:: TASK ITEM ::
Produce exactly the lines from the one holding "CN201 pin 1: none -> GND" through the last line of the data below, with every picture left out.

########################################

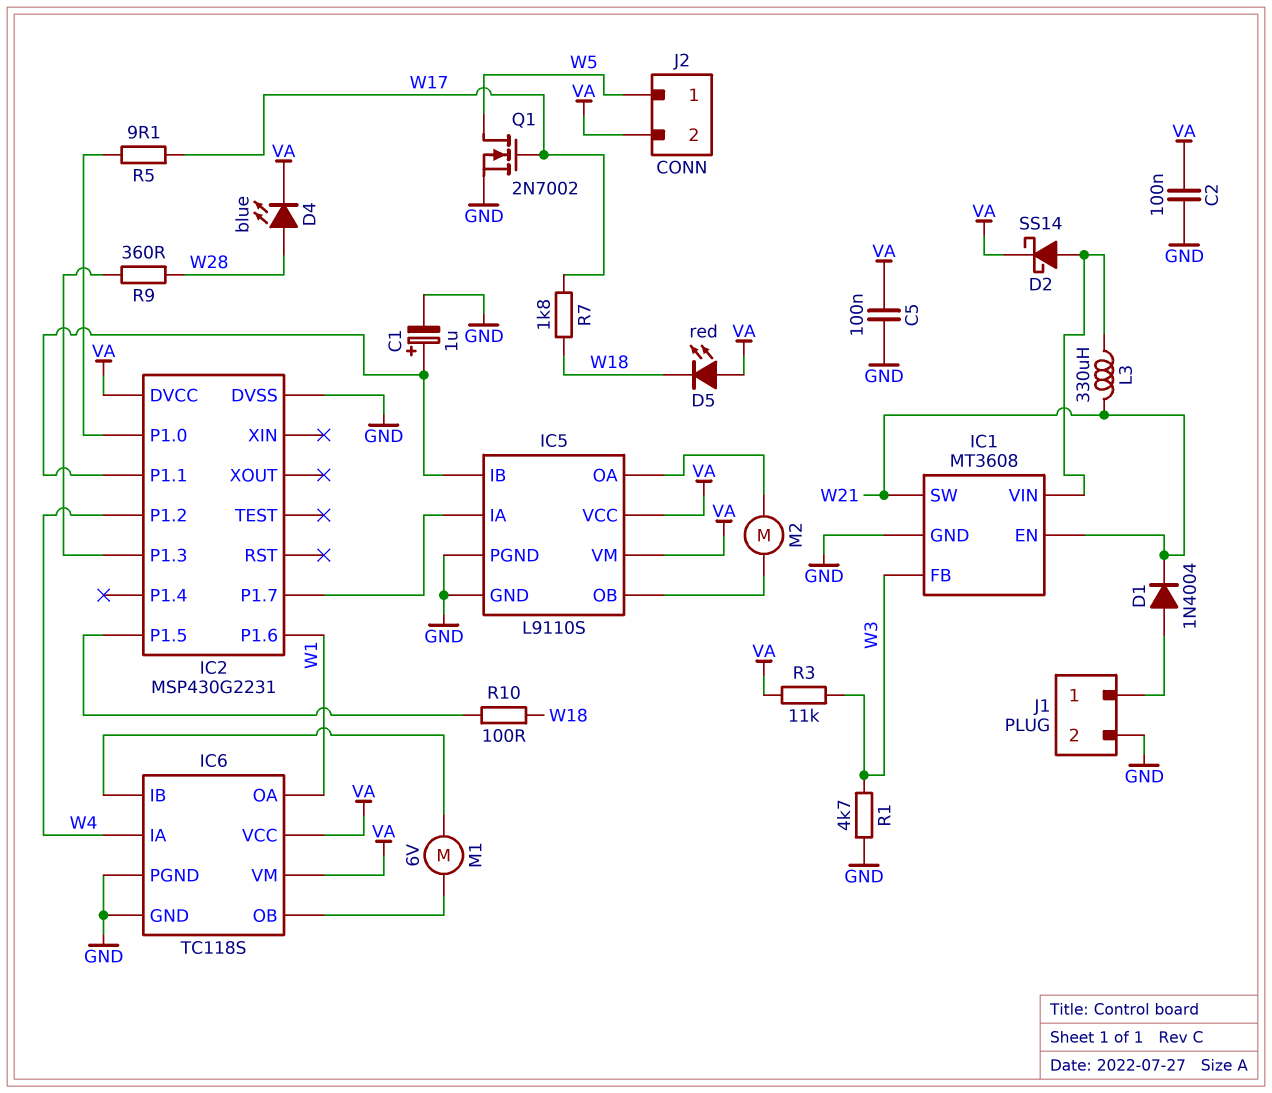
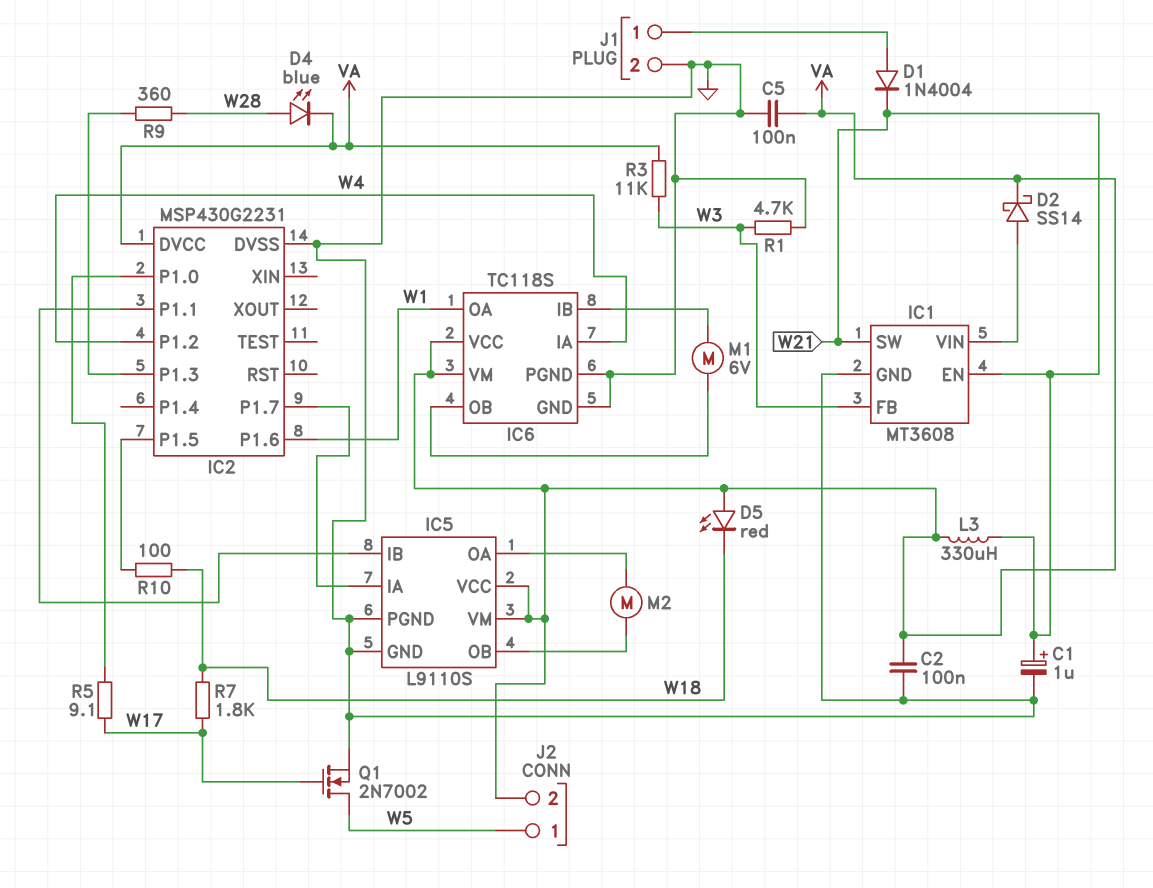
C1: 1uF (plus IC2/P1.1, minus GND) -> 1uF (plus W21, minus GND)
L3: 330uH (IC1/VIN, W21) -> 330uH (VA, W21)

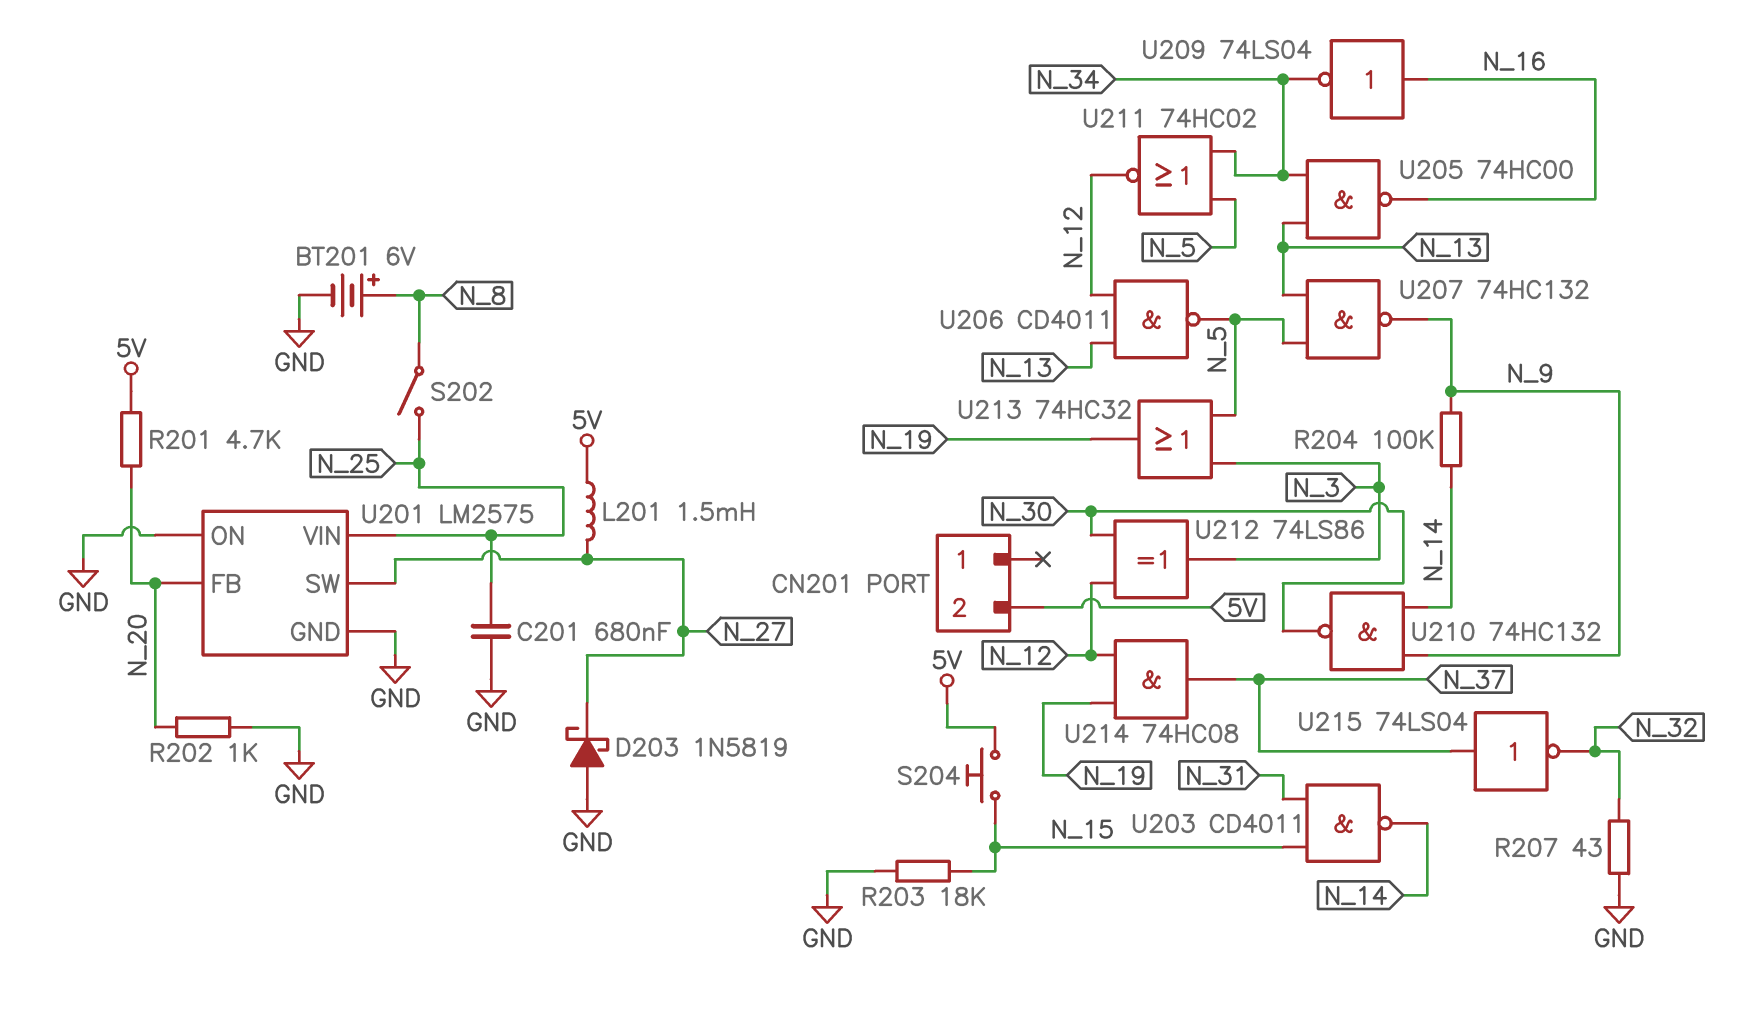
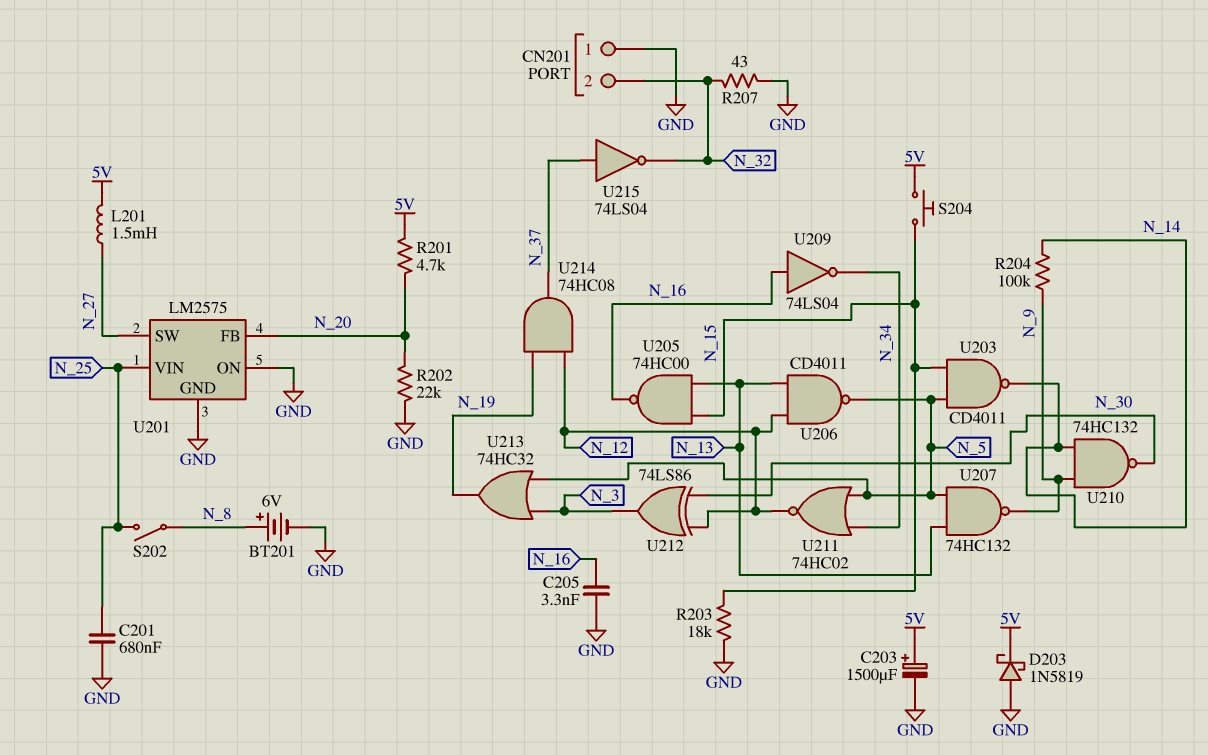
C203: none -> 1500uF (plus 5V, minus GND)
C205: none -> 3.3nF (GND, N_16)
CN201 pin 1: none -> GND
CN201 pin 2: 5V -> N_32
D203: schottky 1N5819 (A GND, K N_27) -> schottky 1N5819 (A GND, K 5V)
R202: 1k (GND, N_20) -> 22k (GND, N_20)
U203: NAND CD4011 (in N_15, in N_31, out N_14) -> NAND CD4011 (in N_5, in N_15, out N_14)
U205: NAND 74HC00 (in N_13, in N_34, out N_16) -> NAND 74HC00 (in N_13, in N_15, out N_16)

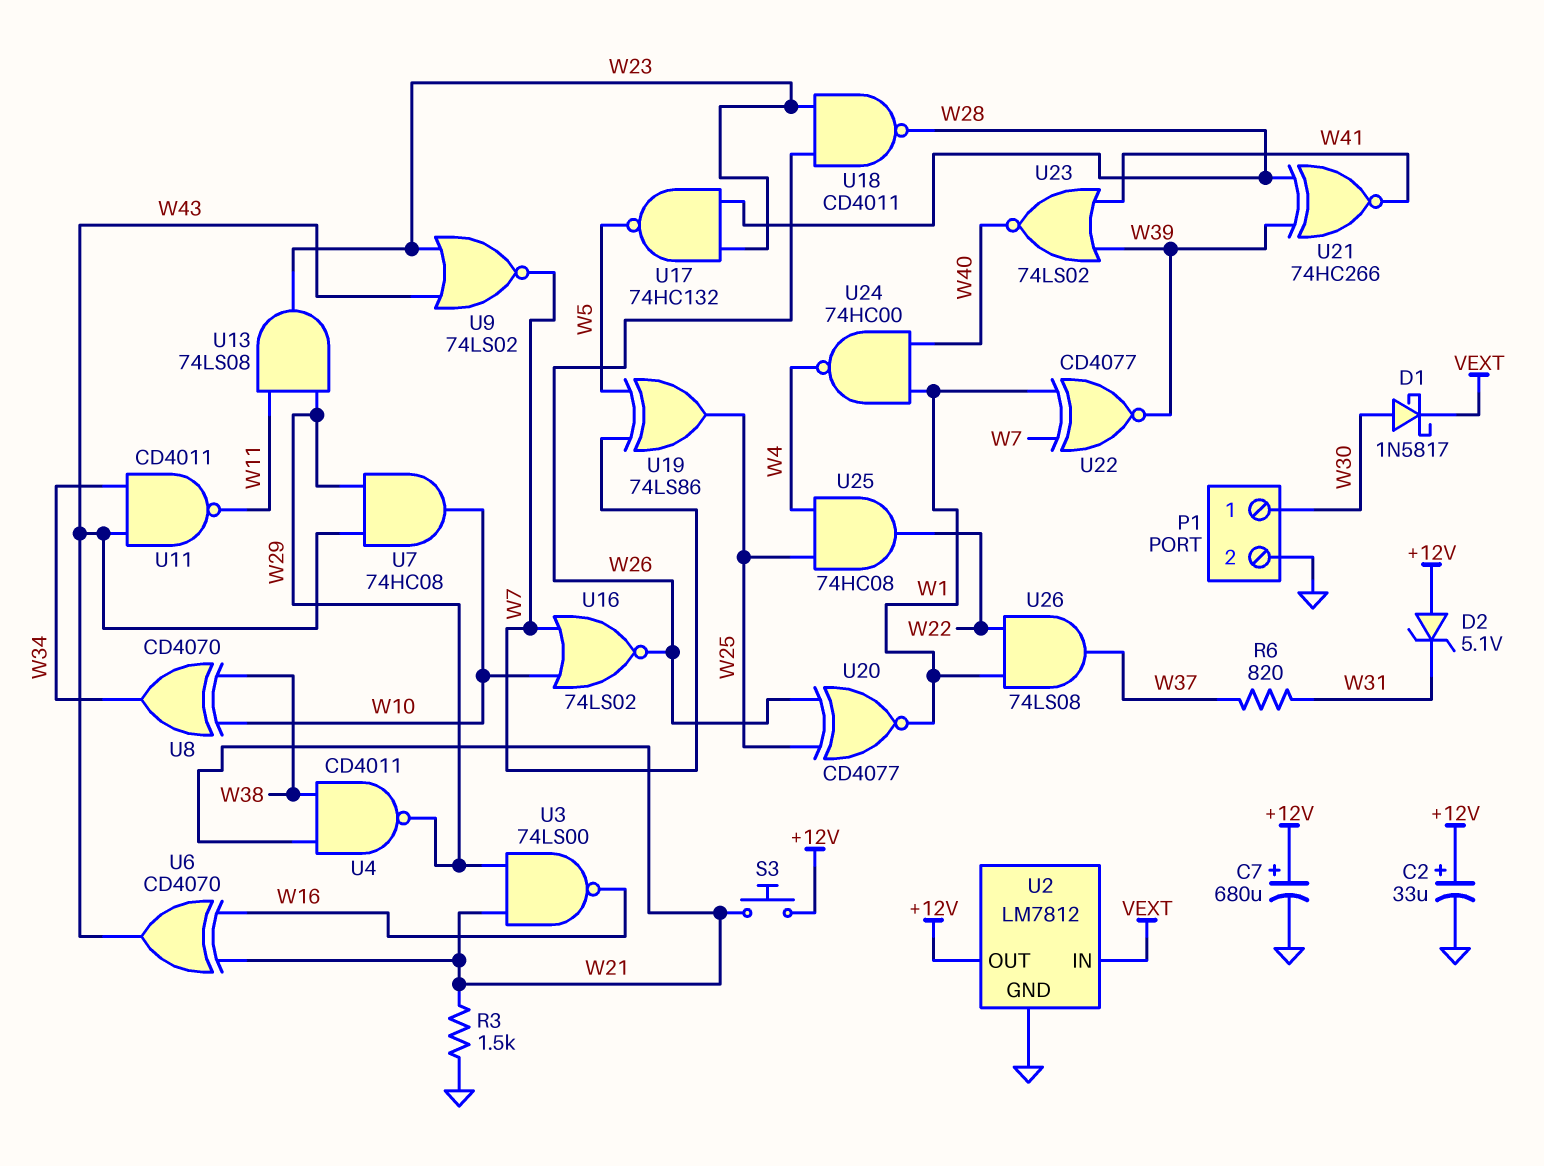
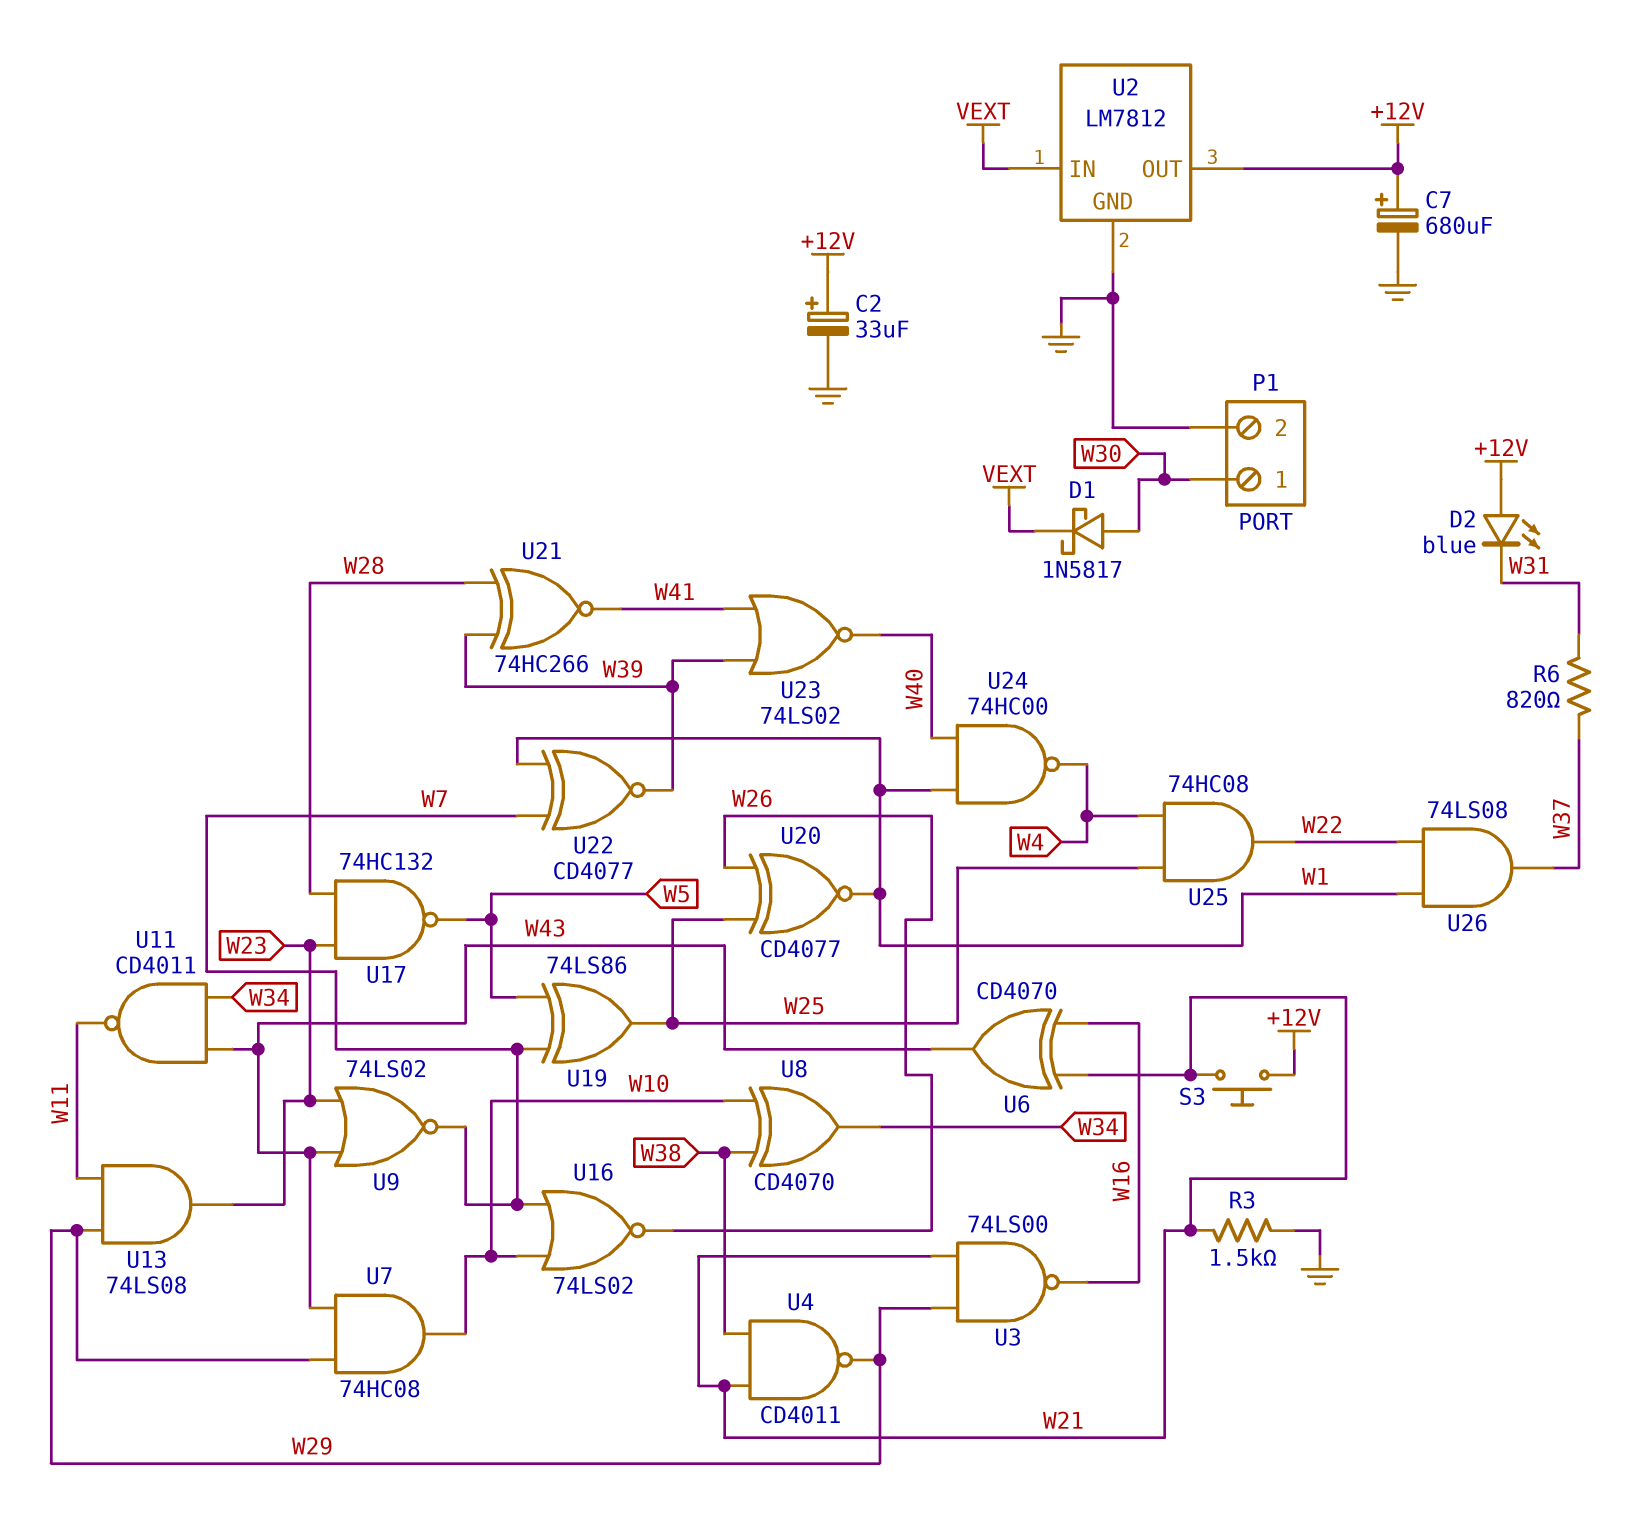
D2: zener 5.1V (A +12V, K W31) -> LED blue (A +12V, K W31)
U18: NAND CD4011 (in W23, in W26, out W28) -> none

########################################

:: TASK SOLUTION ::
CN201 pin 1: none -> GND
CN201 pin 2: 5V -> N_32
D203: schottky 1N5819 (A GND, K N_27) -> schottky 1N5819 (A GND, K 5V)
R202: 1k (GND, N_20) -> 22k (GND, N_20)
U203: NAND CD4011 (in N_15, in N_31, out N_14) -> NAND CD4011 (in N_5, in N_15, out N_14)
U205: NAND 74HC00 (in N_13, in N_34, out N_16) -> NAND 74HC00 (in N_13, in N_15, out N_16)

D2: zener 5.1V (A +12V, K W31) -> LED blue (A +12V, K W31)
U18: NAND CD4011 (in W23, in W26, out W28) -> none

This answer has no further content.